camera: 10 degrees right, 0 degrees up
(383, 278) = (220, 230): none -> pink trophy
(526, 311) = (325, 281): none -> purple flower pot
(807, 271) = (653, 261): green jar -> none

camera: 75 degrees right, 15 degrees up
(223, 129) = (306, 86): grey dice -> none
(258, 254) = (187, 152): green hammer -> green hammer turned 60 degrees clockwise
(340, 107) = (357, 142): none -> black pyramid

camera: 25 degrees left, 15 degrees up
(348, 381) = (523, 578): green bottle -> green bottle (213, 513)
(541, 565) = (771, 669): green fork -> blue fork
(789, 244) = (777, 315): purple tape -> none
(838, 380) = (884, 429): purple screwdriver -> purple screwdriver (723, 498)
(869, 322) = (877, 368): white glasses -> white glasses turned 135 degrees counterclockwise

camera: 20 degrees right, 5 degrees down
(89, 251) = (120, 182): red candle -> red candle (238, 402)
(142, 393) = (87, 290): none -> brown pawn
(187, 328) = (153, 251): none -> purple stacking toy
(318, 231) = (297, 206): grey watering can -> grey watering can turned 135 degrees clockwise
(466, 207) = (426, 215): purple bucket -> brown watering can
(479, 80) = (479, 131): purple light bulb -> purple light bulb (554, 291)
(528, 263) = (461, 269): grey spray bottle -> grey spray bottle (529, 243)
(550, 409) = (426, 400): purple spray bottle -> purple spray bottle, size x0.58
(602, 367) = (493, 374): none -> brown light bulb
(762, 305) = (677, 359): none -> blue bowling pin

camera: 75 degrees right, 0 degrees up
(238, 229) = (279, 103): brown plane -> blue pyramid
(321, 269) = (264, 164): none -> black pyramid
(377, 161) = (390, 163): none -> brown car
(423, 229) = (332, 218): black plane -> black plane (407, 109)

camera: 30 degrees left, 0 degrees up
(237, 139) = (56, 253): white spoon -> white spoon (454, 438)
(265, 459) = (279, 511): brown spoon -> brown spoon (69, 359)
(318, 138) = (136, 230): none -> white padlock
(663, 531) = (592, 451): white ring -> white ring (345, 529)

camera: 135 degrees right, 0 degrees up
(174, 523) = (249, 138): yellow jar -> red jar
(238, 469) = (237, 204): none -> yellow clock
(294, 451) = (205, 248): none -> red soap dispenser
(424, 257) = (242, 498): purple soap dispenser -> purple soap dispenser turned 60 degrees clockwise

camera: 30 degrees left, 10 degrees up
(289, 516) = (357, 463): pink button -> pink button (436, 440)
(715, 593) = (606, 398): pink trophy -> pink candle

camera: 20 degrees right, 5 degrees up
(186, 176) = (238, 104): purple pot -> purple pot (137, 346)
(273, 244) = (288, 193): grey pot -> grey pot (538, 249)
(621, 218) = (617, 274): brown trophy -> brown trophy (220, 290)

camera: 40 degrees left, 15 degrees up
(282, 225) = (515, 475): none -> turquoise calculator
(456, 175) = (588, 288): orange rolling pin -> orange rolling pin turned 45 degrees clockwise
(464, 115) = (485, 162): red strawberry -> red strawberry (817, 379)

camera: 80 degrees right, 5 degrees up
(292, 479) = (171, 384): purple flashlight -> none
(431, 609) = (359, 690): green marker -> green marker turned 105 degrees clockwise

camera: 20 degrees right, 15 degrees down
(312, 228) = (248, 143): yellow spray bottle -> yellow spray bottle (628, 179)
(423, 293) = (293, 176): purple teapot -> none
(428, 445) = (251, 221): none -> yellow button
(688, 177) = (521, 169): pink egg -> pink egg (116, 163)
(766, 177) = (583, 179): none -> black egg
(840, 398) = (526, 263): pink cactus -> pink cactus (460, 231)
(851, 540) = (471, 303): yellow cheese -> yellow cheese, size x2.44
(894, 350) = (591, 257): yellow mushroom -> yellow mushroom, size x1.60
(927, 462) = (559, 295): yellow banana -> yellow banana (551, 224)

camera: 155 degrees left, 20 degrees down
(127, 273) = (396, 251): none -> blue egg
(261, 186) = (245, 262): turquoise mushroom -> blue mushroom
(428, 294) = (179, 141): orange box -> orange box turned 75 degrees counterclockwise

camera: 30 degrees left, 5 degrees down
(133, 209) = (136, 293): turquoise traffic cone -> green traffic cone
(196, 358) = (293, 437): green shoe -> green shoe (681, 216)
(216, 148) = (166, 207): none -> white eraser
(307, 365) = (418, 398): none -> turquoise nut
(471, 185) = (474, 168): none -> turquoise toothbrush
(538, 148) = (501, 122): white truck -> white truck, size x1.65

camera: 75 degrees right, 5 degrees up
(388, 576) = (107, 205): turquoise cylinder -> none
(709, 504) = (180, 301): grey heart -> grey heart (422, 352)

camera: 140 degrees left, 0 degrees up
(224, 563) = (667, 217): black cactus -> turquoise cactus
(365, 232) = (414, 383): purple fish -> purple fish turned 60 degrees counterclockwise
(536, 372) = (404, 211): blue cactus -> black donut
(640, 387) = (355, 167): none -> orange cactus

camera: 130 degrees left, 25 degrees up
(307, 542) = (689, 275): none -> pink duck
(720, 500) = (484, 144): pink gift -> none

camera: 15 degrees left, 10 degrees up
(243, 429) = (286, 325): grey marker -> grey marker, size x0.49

○ ○ ○ ○

Exercise aim: Please give the number of lines in the entries above that hold "down", with no other words.

Solution to this exercise: 4